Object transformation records
⁂
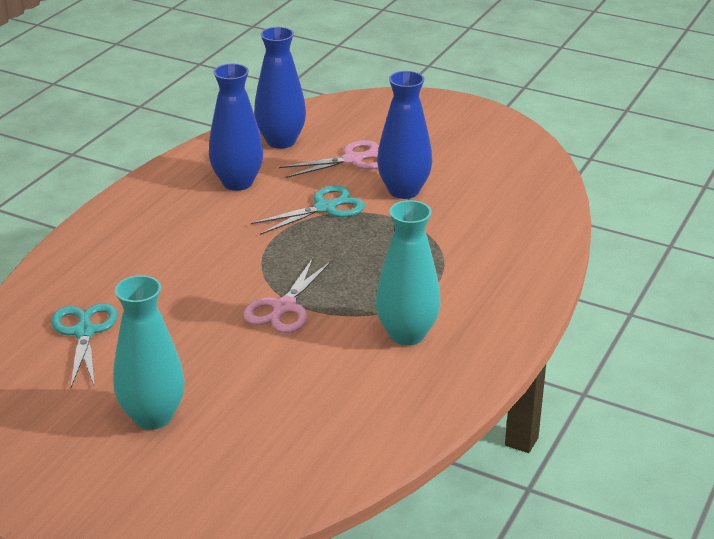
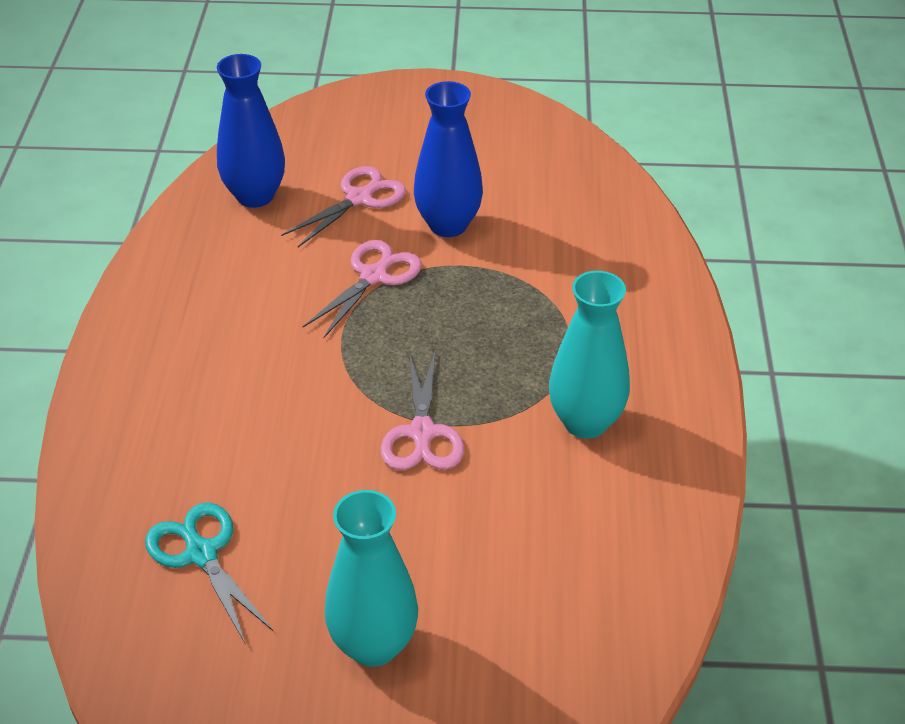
camera: 25 degrees left, 10 degrees up
(237, 182) = (243, 271): blue vase -> none
(325, 208) = (374, 276): turquoise scissors -> pink scissors

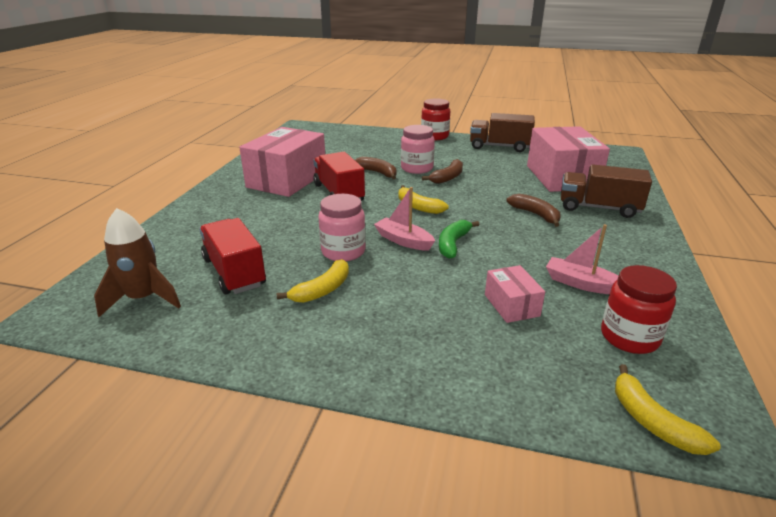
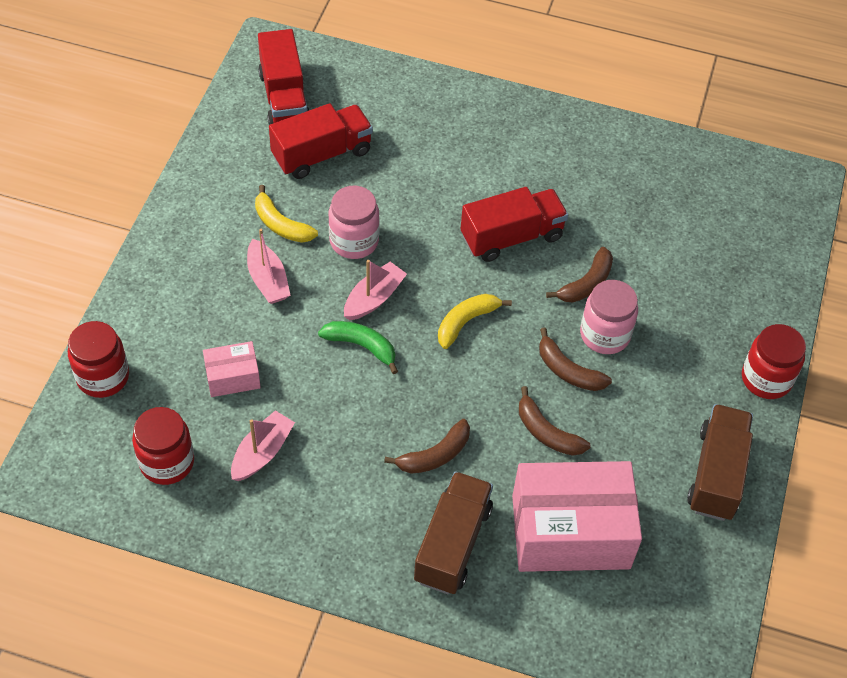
camera: 90 degrees right, 25 degrees up
(143, 299) = (284, 98): brown rocket -> red truck
(287, 180) = (559, 180): pink box -> none
(392, 293) = (268, 280): none -> pink boat
(497, 183) = (546, 432): none -> brown banana
(555, 400) = (103, 377): none -> red jar
(652, 421) = (67, 435): yellow banana -> none

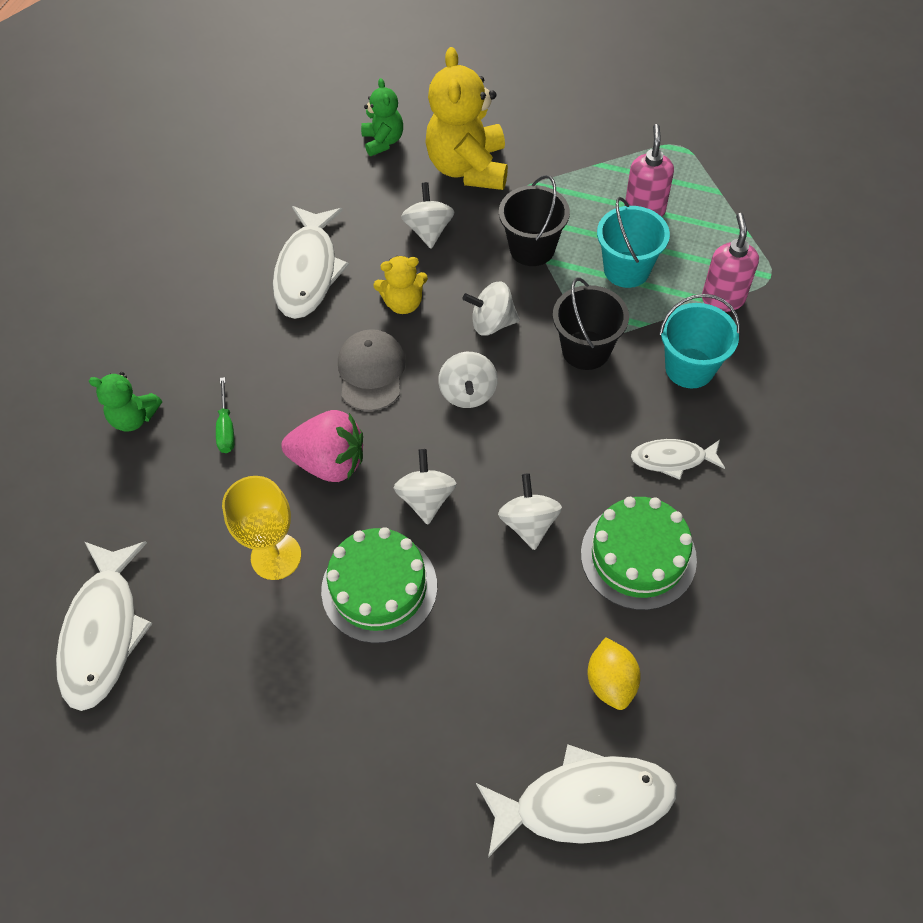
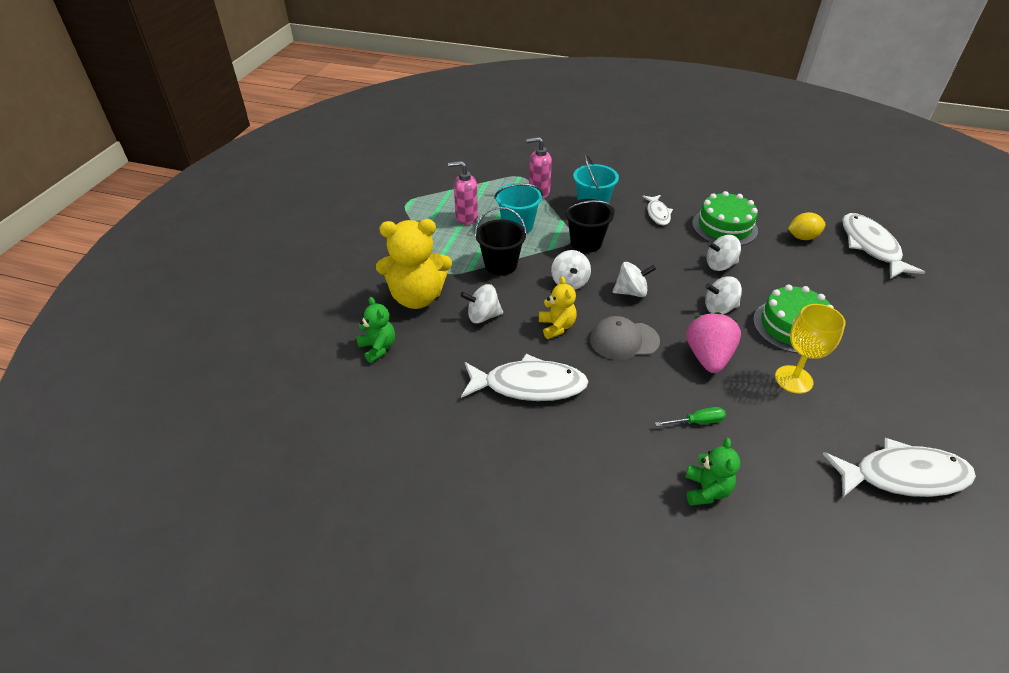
camera: 95 degrees left, 15 degrees down
(383, 141) = (378, 348): green teddy bear -> green teddy bear turned 75 degrees clockwise

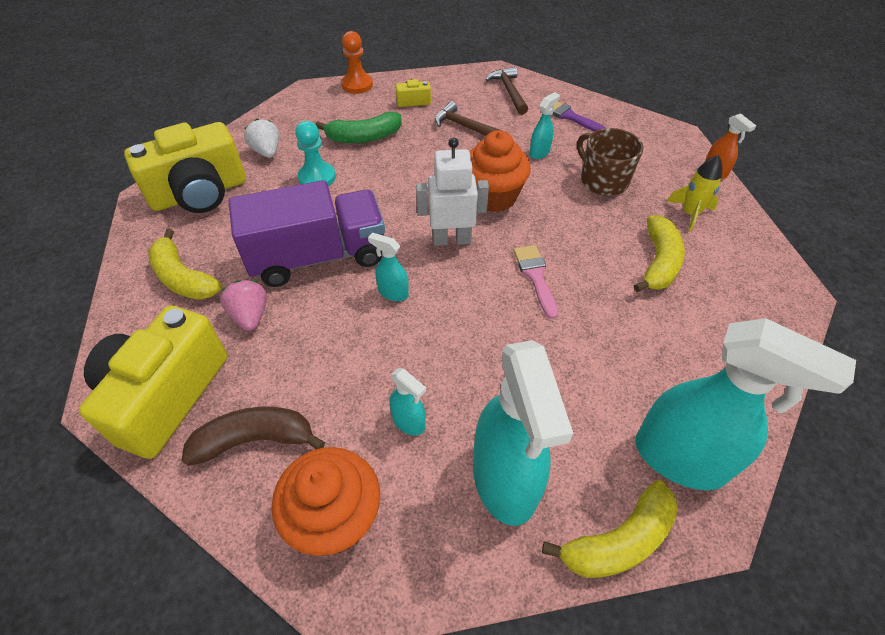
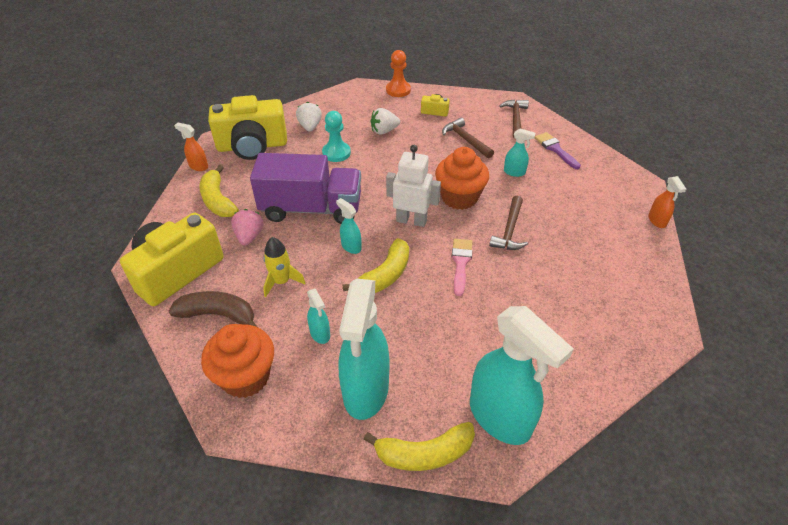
camera: 20 degrees right, 5 degrees down
(134, 238) = (198, 166): none -> orange spray bottle
(364, 137) = (384, 131): green banana -> white strawberry
(539, 153) = (514, 172): turquoise spray bottle -> turquoise spray bottle turned 45 degrees clockwise
(570, 222) = (509, 230): none -> brown hammer
(603, 180) = (555, 205): brown mug -> none
(658, 262) = (565, 278): yellow banana -> yellow banana (385, 275)
(690, 214) = (614, 248): yellow rocket -> yellow rocket (281, 281)

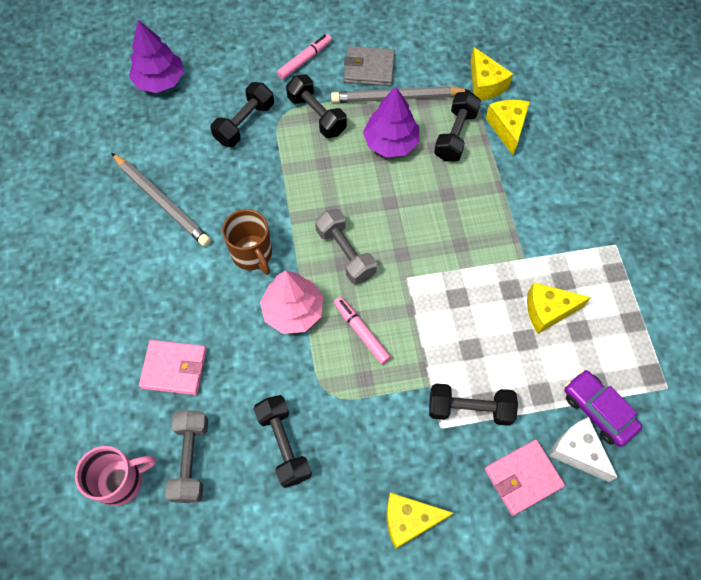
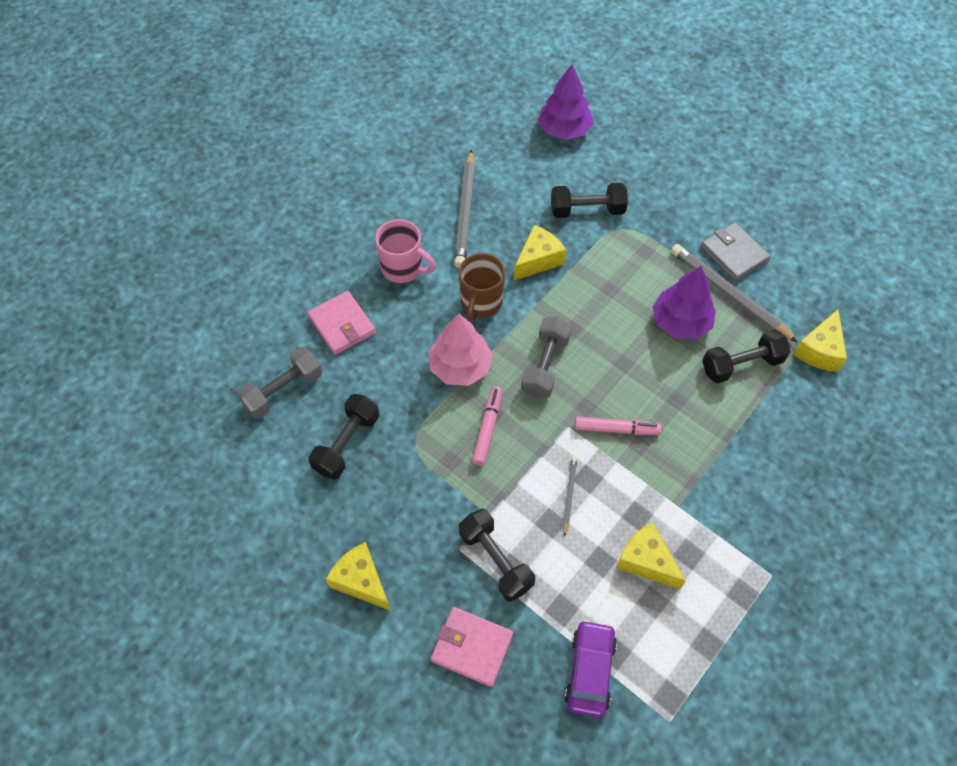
camera: 50 degrees right, 5 degrees down
(121, 481) = (231, 359): pink mug -> pink mug (403, 268)
(304, 60) = (689, 204): pink marker -> pink marker (616, 429)
(317, 115) = (648, 251): black dumbbell -> none
(460, 319) = (569, 494): none -> grey pencil
(507, 128) = (794, 400): yellow cheese -> yellow cheese (538, 260)
(577, 452) = (535, 678): white cheese -> none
⁂
• [Your task]:
The entries above need to be transcribed exactly, with the images left out.

• [Exercise output]:
camera: 25 degrees left, 10 degrees up
(237, 182) = (243, 271): blue vase -> none
(325, 208) = (374, 276): turquoise scissors -> pink scissors

camera: 90 degrees right, 25 degrees up
(143, 299) = (284, 98): brown rocket -> red truck
(287, 180) = (559, 180): pink box -> none
(392, 293) = (268, 280): none -> pink boat
(497, 183) = (546, 432): none -> brown banana
(555, 400) = (103, 377): none -> red jar
(652, 421) = (67, 435): yellow banana -> none

camera: 95 degrees left, 15 degrees down
(383, 141) = (378, 348): green teddy bear -> green teddy bear turned 75 degrees clockwise

camera: 20 degrees right, 5 degrees down
(134, 238) = (198, 166): none -> orange spray bottle
(364, 137) = (384, 131): green banana -> white strawberry
(539, 153) = (514, 172): turquoise spray bottle -> turquoise spray bottle turned 45 degrees clockwise
(570, 222) = (509, 230): none -> brown hammer
(603, 180) = (555, 205): brown mug -> none
(658, 262) = (565, 278): yellow banana -> yellow banana (385, 275)
(690, 214) = (614, 248): yellow rocket -> yellow rocket (281, 281)

camera: 50 degrees right, 5 degrees down
(121, 481) = (231, 359): pink mug -> pink mug (403, 268)
(304, 60) = (689, 204): pink marker -> pink marker (616, 429)
(317, 115) = (648, 251): black dumbbell -> none
(460, 319) = (569, 494): none -> grey pencil
(507, 128) = (794, 400): yellow cheese -> yellow cheese (538, 260)
(577, 452) = (535, 678): white cheese -> none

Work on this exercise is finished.